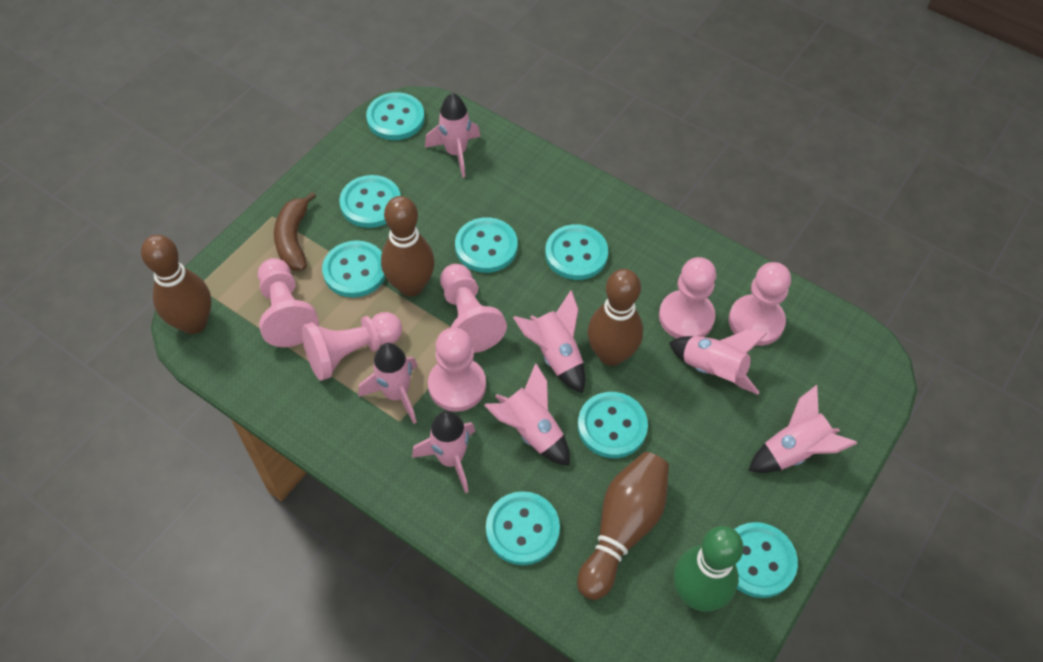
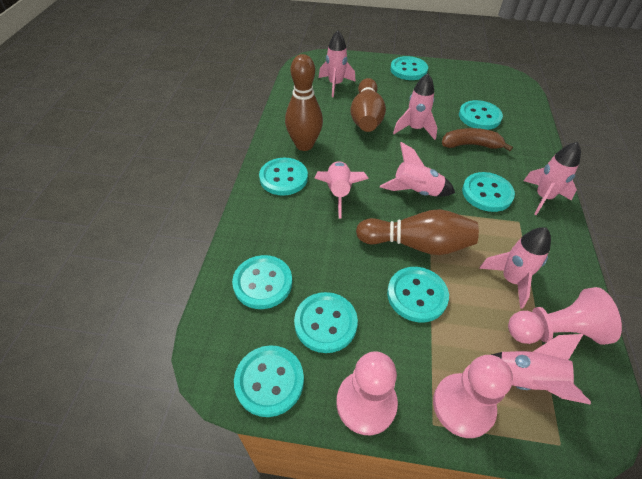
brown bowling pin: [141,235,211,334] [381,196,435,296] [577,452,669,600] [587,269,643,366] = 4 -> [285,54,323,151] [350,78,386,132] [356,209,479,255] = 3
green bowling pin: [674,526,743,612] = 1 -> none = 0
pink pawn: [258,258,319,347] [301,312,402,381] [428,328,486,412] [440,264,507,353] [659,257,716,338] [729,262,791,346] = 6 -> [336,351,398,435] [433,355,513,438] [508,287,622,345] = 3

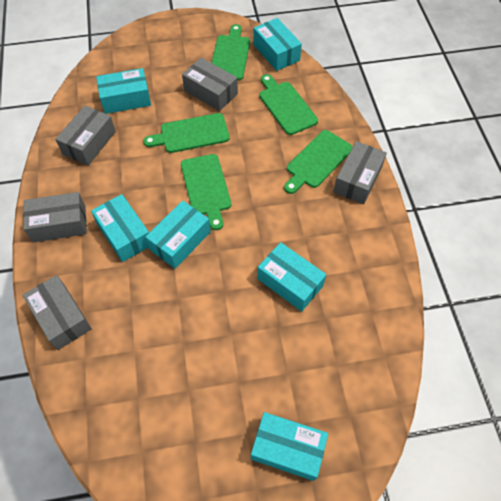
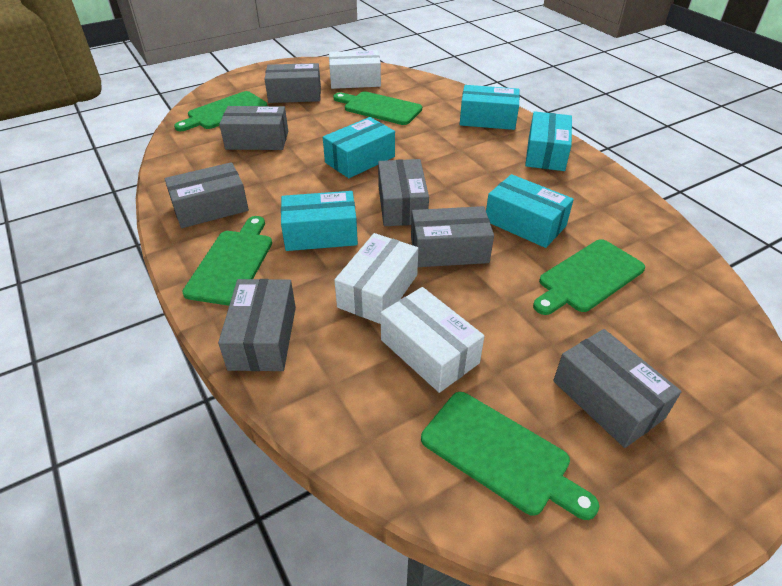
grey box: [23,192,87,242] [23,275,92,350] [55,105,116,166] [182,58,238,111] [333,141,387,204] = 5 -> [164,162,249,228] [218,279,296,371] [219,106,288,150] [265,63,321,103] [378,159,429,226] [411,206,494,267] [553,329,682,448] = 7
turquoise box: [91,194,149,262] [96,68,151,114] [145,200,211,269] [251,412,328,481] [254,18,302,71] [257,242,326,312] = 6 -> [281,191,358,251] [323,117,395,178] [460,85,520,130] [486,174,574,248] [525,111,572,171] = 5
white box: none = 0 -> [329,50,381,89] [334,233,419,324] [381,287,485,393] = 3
________
- _What to do_:
Each line of the data needs to be output exactly, with any image excluded.

- _The completed task_:
brown bowling pin: [141,235,211,334] [381,196,435,296] [577,452,669,600] [587,269,643,366] = 4 -> [285,54,323,151] [350,78,386,132] [356,209,479,255] = 3
green bowling pin: [674,526,743,612] = 1 -> none = 0
pink pawn: [258,258,319,347] [301,312,402,381] [428,328,486,412] [440,264,507,353] [659,257,716,338] [729,262,791,346] = 6 -> [336,351,398,435] [433,355,513,438] [508,287,622,345] = 3

grey box: [23,192,87,242] [23,275,92,350] [55,105,116,166] [182,58,238,111] [333,141,387,204] = 5 -> [164,162,249,228] [218,279,296,371] [219,106,288,150] [265,63,321,103] [378,159,429,226] [411,206,494,267] [553,329,682,448] = 7
turquoise box: [91,194,149,262] [96,68,151,114] [145,200,211,269] [251,412,328,481] [254,18,302,71] [257,242,326,312] = 6 -> [281,191,358,251] [323,117,395,178] [460,85,520,130] [486,174,574,248] [525,111,572,171] = 5
white box: none = 0 -> [329,50,381,89] [334,233,419,324] [381,287,485,393] = 3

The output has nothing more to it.